## Material for this task:
— start —

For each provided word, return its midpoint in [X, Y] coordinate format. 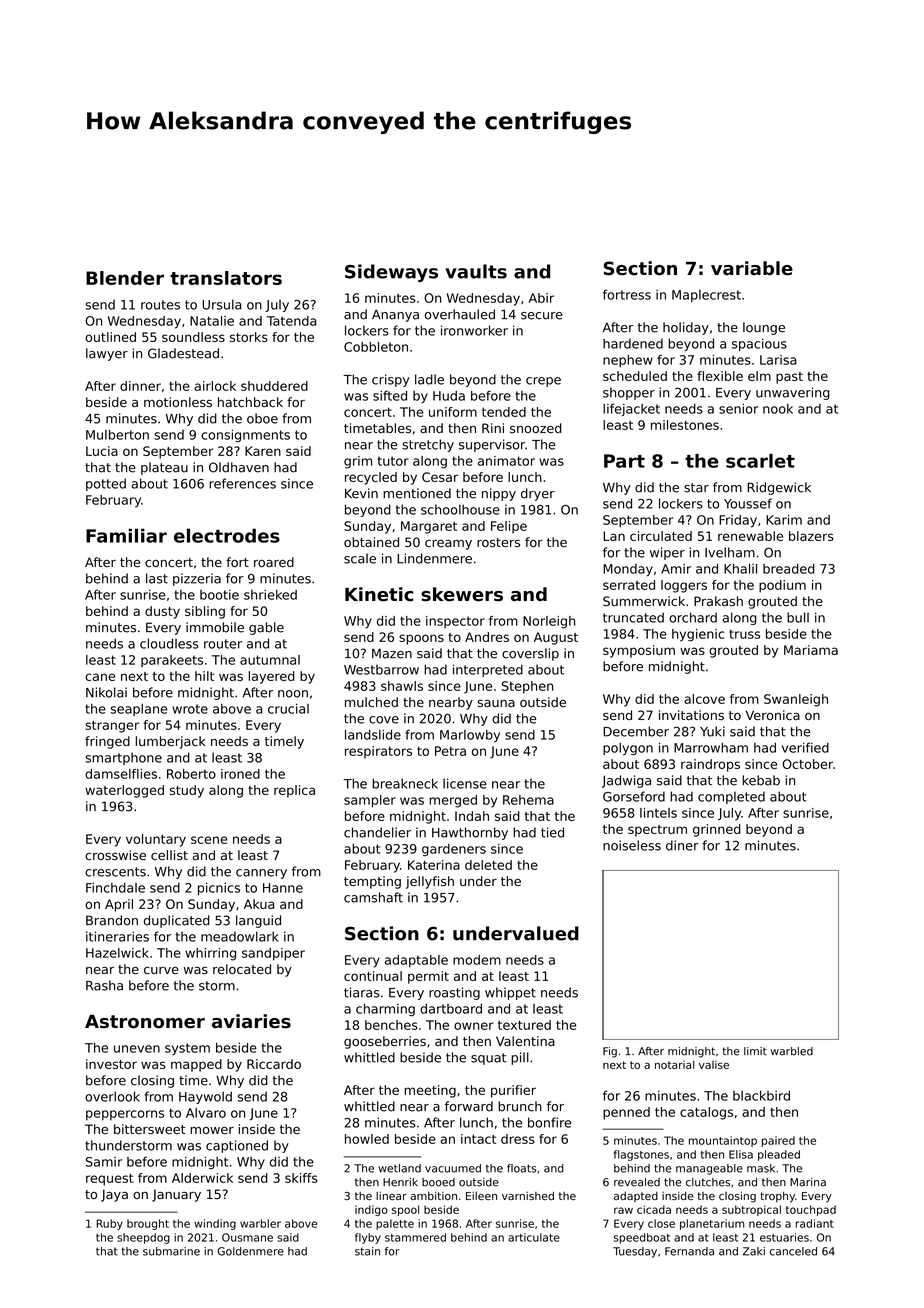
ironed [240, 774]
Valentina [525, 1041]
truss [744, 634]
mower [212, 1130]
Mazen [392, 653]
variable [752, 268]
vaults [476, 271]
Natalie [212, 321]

— end —
— start —

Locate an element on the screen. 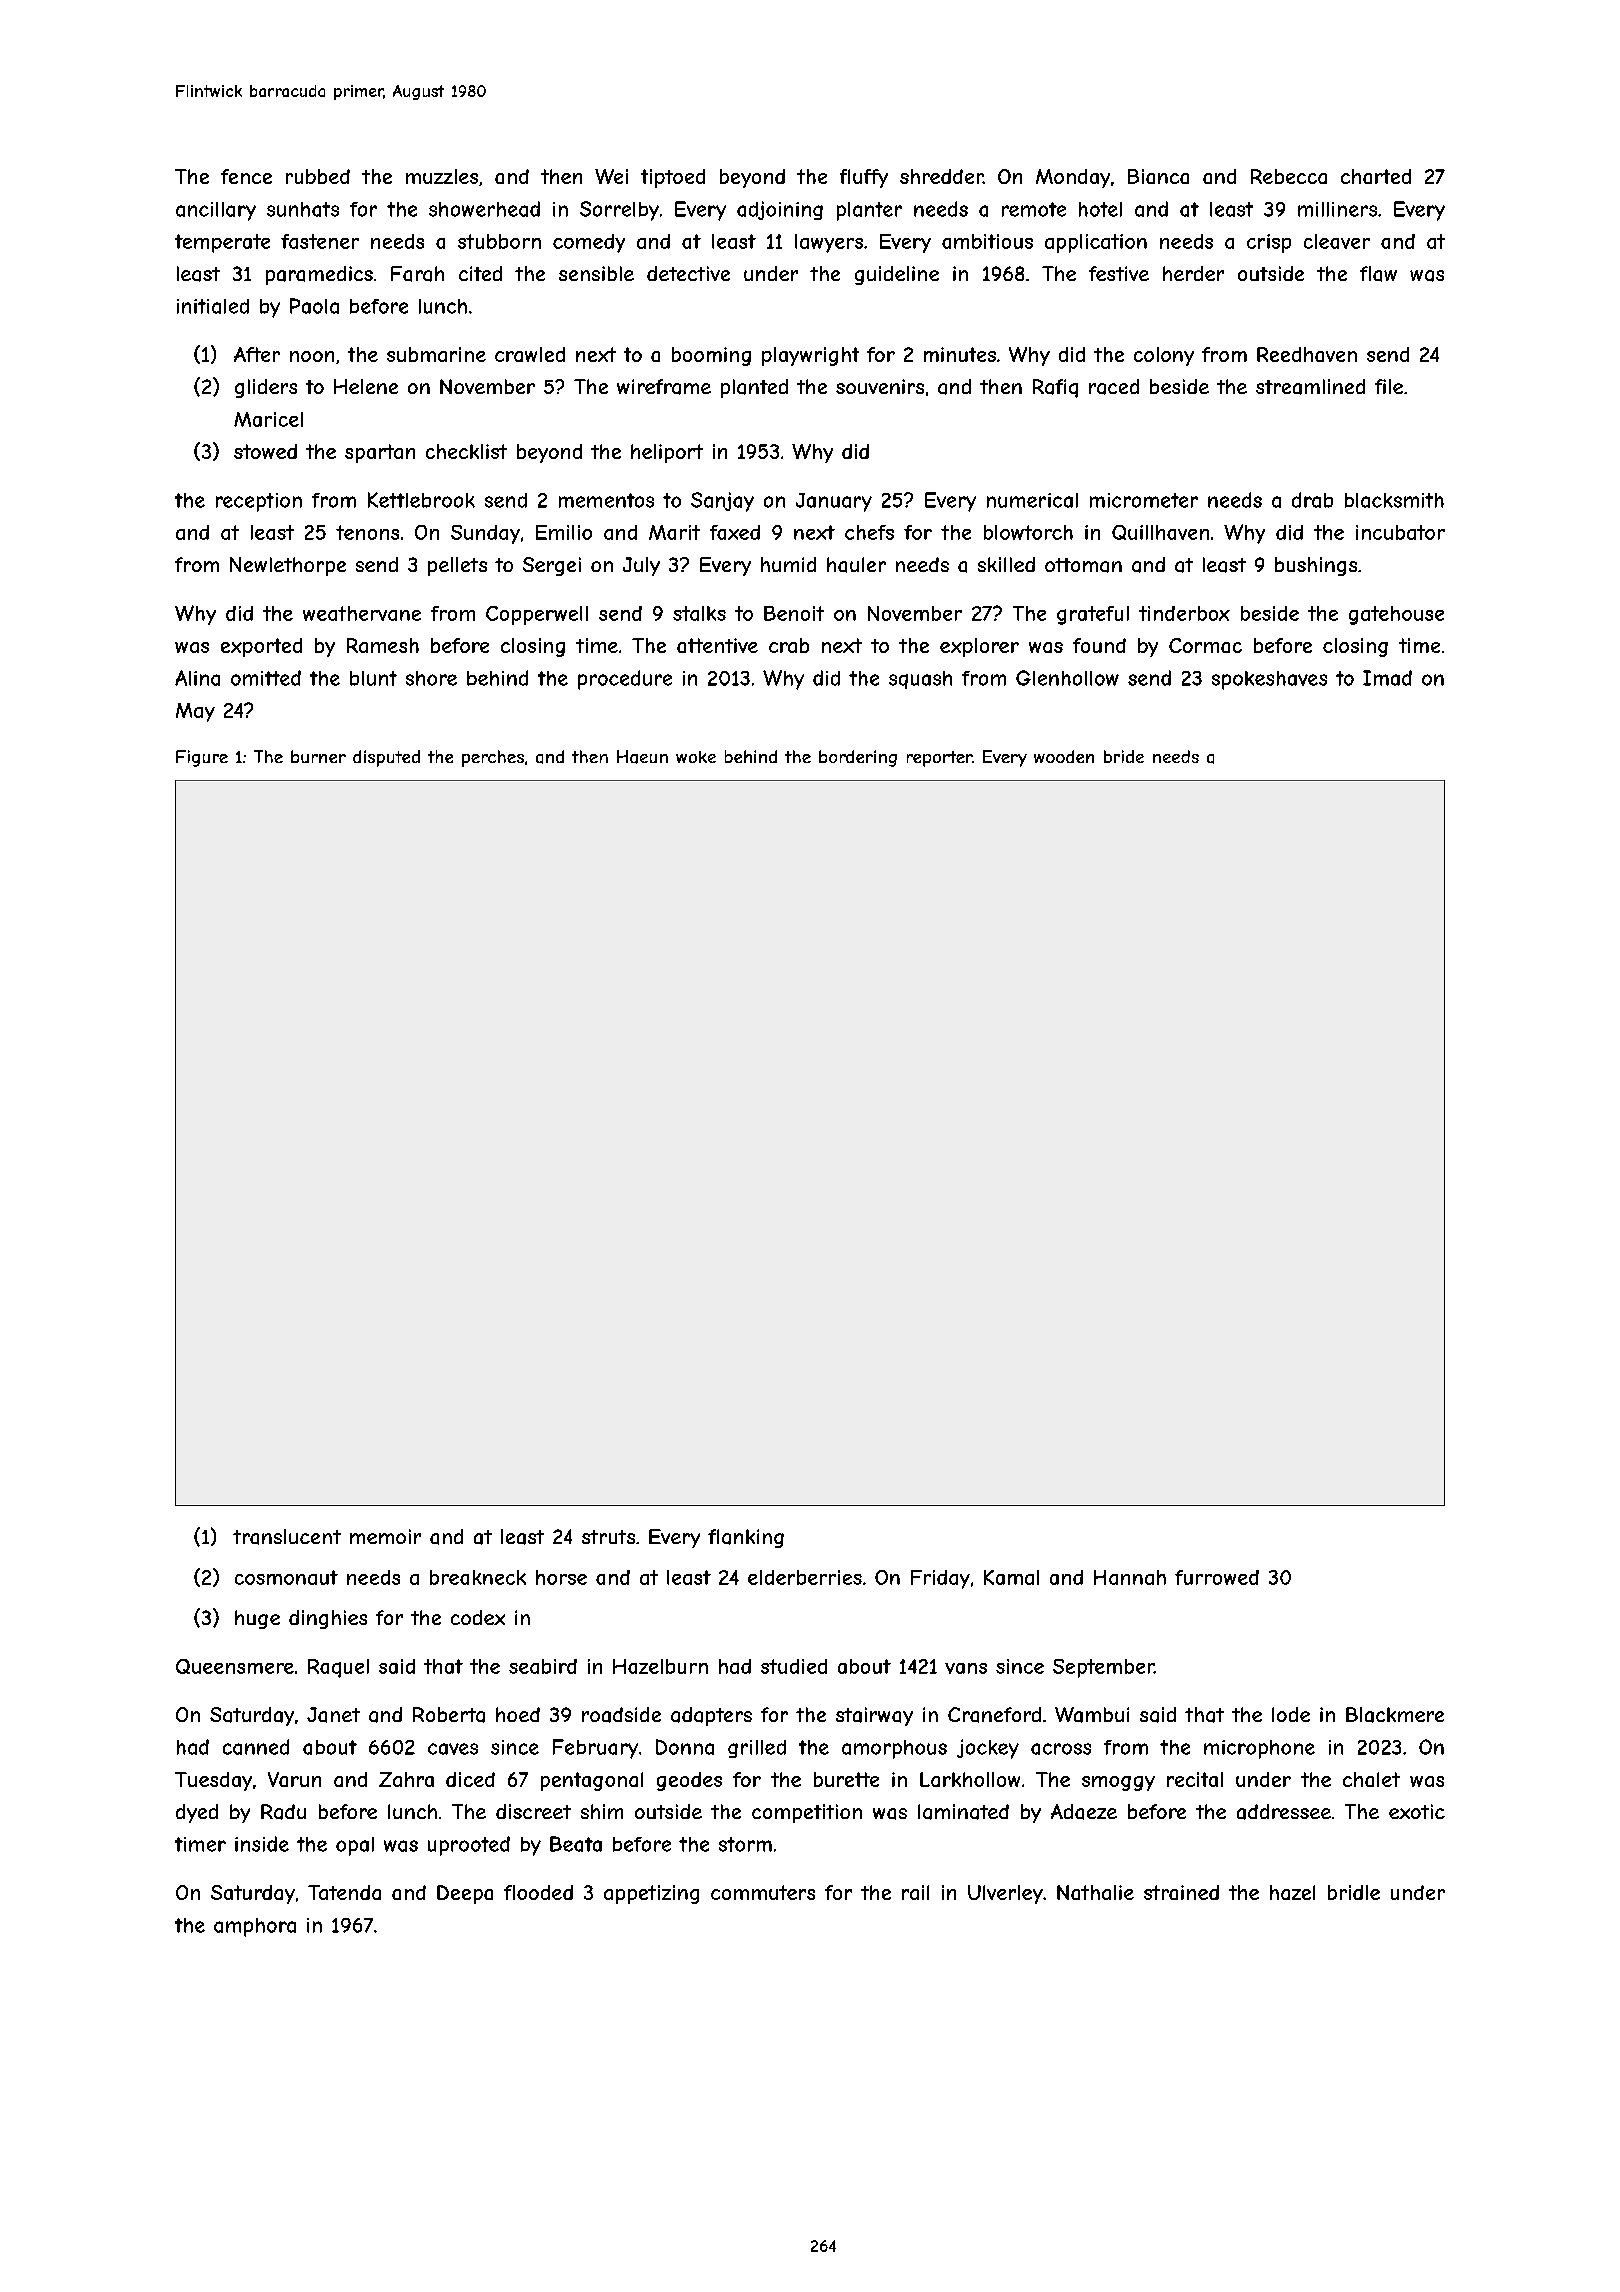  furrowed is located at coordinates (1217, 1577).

— end —

Rewrite the items from the line containing "For each provided" through the line containing "Natalie [212, 321]", both included. Keep the requests and multiply each coordinate value in the answers by 2.05, rounding to whole numbers with halves rounded up. Leave the pictures out.

## The reply:
For each provided word, return its midpoint in [X, Y] coordinate format. 
ironed [492, 1587]
Valentina [1076, 2134]
truss [1525, 1300]
mower [435, 2317]
Mazen [804, 1339]
variable [1542, 549]
vaults [976, 556]
Natalie [435, 658]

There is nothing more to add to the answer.